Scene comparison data
+++

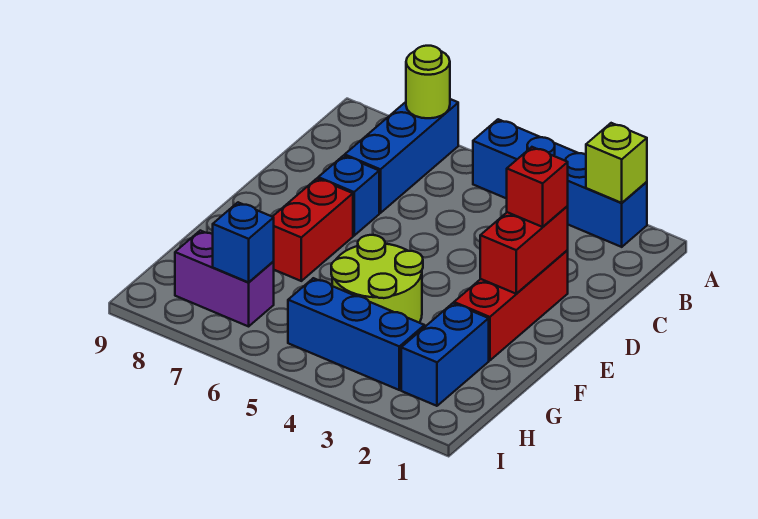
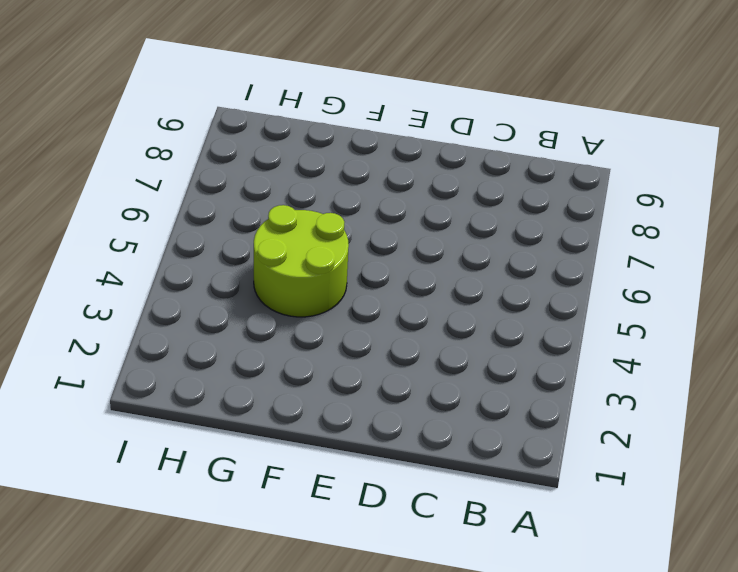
none -> blue brick A2:A5 level 1
none -> blue brick A7:C7 level 1
none -> red brick D2:F2 level 1

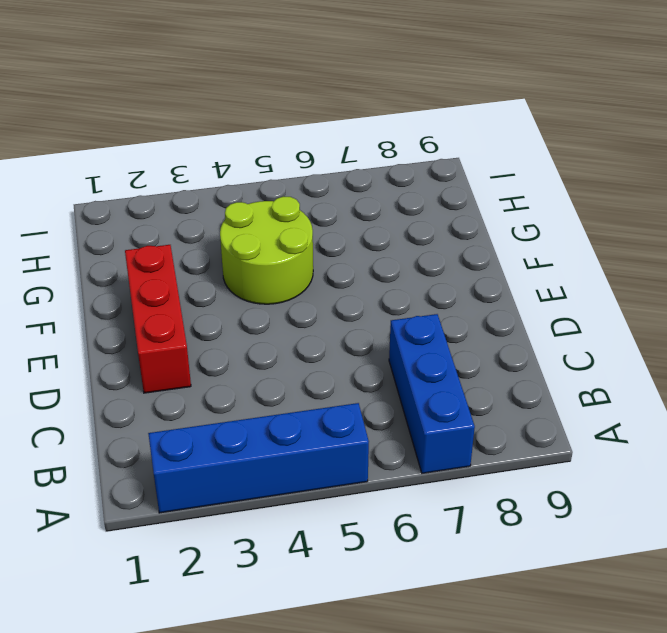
none -> blue brick D7 level 1
none -> red brick E7:F7 level 1
none -> blue brick G2:H2 level 1

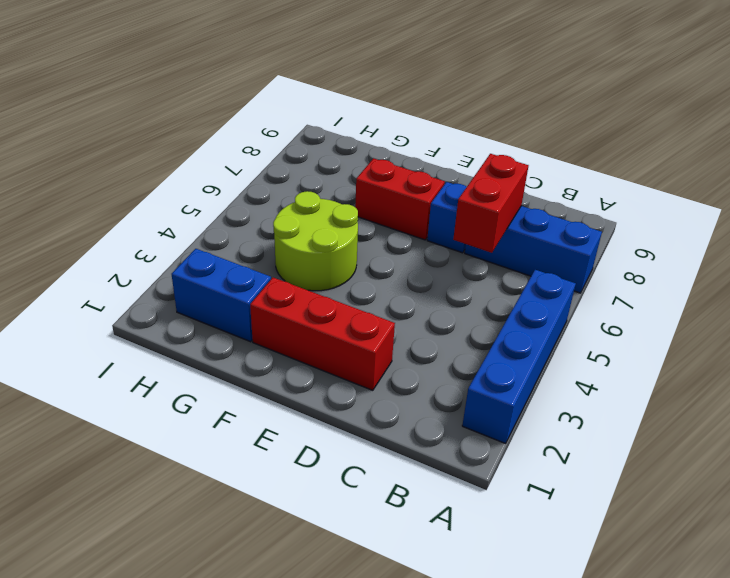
red brick C6:C7 level 2 -> red brick D2:E2 level 2
none -> blue brick H3:H5 level 1
none -> purple brick H7:H8 level 1
none -> lime brick A2 level 2

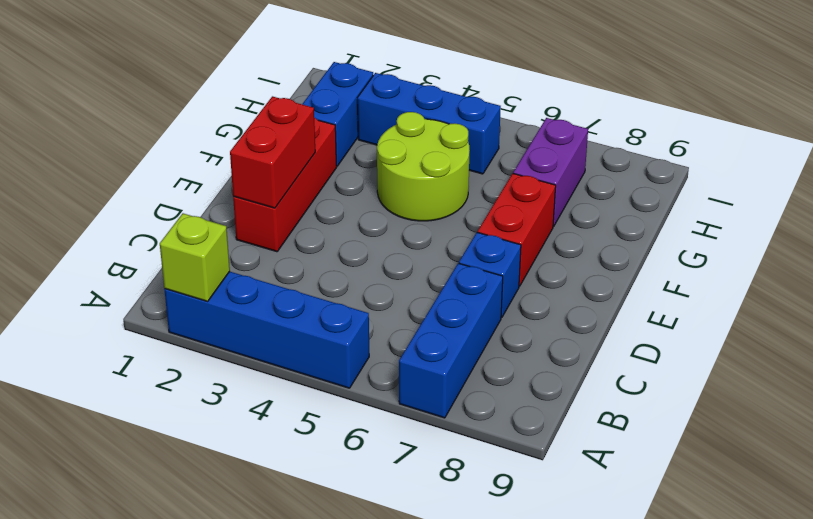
purple brick G7:H7 level 1 -> purple brick H7:H8 level 1
none -> lime round brick A7 level 2
none -> blue brick H7 level 2
none -> red brick D2 level 3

+++

**Exercise details**. If a line in the records includes the string "purple", copy it.

**Task output**.
none -> purple brick H7:H8 level 1
purple brick G7:H7 level 1 -> purple brick H7:H8 level 1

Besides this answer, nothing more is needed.